**Work request:** Would you please restate every record exactly as written?
START Given records
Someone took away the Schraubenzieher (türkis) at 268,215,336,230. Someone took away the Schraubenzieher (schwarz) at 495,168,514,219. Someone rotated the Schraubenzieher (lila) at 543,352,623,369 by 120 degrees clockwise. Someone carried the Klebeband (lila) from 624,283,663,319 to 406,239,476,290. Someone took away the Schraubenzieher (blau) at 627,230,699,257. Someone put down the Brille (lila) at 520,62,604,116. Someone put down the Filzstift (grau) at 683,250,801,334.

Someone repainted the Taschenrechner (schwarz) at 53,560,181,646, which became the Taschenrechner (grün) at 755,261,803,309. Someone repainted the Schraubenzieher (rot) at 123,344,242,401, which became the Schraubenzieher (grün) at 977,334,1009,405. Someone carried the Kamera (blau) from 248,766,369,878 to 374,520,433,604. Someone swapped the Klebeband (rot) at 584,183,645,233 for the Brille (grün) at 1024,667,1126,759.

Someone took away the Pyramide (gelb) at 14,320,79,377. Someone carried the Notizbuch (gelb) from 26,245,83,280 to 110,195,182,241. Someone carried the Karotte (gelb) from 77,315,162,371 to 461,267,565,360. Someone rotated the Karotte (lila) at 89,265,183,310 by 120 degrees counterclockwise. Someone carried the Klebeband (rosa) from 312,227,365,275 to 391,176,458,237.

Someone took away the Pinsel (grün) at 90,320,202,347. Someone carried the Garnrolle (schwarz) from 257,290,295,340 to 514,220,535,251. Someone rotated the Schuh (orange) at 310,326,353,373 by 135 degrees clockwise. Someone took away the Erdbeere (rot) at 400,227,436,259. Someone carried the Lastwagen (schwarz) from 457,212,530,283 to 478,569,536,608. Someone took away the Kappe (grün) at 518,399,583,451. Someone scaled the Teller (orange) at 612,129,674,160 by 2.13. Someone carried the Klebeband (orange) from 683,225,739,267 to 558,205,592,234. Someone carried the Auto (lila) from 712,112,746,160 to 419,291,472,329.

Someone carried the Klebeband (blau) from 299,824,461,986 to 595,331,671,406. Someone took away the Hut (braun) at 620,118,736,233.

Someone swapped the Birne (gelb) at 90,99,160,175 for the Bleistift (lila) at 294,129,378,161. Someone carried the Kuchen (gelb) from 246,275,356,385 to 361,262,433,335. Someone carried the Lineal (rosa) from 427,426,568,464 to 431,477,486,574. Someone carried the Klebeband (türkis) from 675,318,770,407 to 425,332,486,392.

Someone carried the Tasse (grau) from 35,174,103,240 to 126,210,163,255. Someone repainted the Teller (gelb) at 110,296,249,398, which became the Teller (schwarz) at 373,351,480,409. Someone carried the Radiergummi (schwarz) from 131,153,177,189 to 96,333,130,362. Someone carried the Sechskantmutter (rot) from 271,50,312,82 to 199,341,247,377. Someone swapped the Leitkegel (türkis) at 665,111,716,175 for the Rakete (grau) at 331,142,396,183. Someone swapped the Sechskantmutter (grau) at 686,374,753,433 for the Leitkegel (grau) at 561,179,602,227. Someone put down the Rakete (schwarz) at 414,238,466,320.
END Given records
**Response below:**
Someone took away the Schraubenzieher (türkis) at 268,215,336,230. Someone took away the Schraubenzieher (schwarz) at 495,168,514,219. Someone rotated the Schraubenzieher (lila) at 543,352,623,369 by 120 degrees clockwise. Someone carried the Klebeband (lila) from 624,283,663,319 to 406,239,476,290. Someone took away the Schraubenzieher (blau) at 627,230,699,257. Someone put down the Brille (lila) at 520,62,604,116. Someone put down the Filzstift (grau) at 683,250,801,334.

Someone repainted the Taschenrechner (schwarz) at 53,560,181,646, which became the Taschenrechner (grün) at 755,261,803,309. Someone repainted the Schraubenzieher (rot) at 123,344,242,401, which became the Schraubenzieher (grün) at 977,334,1009,405. Someone carried the Kamera (blau) from 248,766,369,878 to 374,520,433,604. Someone swapped the Klebeband (rot) at 584,183,645,233 for the Brille (grün) at 1024,667,1126,759.

Someone took away the Pyramide (gelb) at 14,320,79,377. Someone carried the Notizbuch (gelb) from 26,245,83,280 to 110,195,182,241. Someone carried the Karotte (gelb) from 77,315,162,371 to 461,267,565,360. Someone rotated the Karotte (lila) at 89,265,183,310 by 120 degrees counterclockwise. Someone carried the Klebeband (rosa) from 312,227,365,275 to 391,176,458,237.

Someone took away the Pinsel (grün) at 90,320,202,347. Someone carried the Garnrolle (schwarz) from 257,290,295,340 to 514,220,535,251. Someone rotated the Schuh (orange) at 310,326,353,373 by 135 degrees clockwise. Someone took away the Erdbeere (rot) at 400,227,436,259. Someone carried the Lastwagen (schwarz) from 457,212,530,283 to 478,569,536,608. Someone took away the Kappe (grün) at 518,399,583,451. Someone scaled the Teller (orange) at 612,129,674,160 by 2.13. Someone carried the Klebeband (orange) from 683,225,739,267 to 558,205,592,234. Someone carried the Auto (lila) from 712,112,746,160 to 419,291,472,329.

Someone carried the Klebeband (blau) from 299,824,461,986 to 595,331,671,406. Someone took away the Hut (braun) at 620,118,736,233.

Someone swapped the Birne (gelb) at 90,99,160,175 for the Bleistift (lila) at 294,129,378,161. Someone carried the Kuchen (gelb) from 246,275,356,385 to 361,262,433,335. Someone carried the Lineal (rosa) from 427,426,568,464 to 431,477,486,574. Someone carried the Klebeband (türkis) from 675,318,770,407 to 425,332,486,392.

Someone carried the Tasse (grau) from 35,174,103,240 to 126,210,163,255. Someone repainted the Teller (gelb) at 110,296,249,398, which became the Teller (schwarz) at 373,351,480,409. Someone carried the Radiergummi (schwarz) from 131,153,177,189 to 96,333,130,362. Someone carried the Sechskantmutter (rot) from 271,50,312,82 to 199,341,247,377. Someone swapped the Leitkegel (türkis) at 665,111,716,175 for the Rakete (grau) at 331,142,396,183. Someone swapped the Sechskantmutter (grau) at 686,374,753,433 for the Leitkegel (grau) at 561,179,602,227. Someone put down the Rakete (schwarz) at 414,238,466,320.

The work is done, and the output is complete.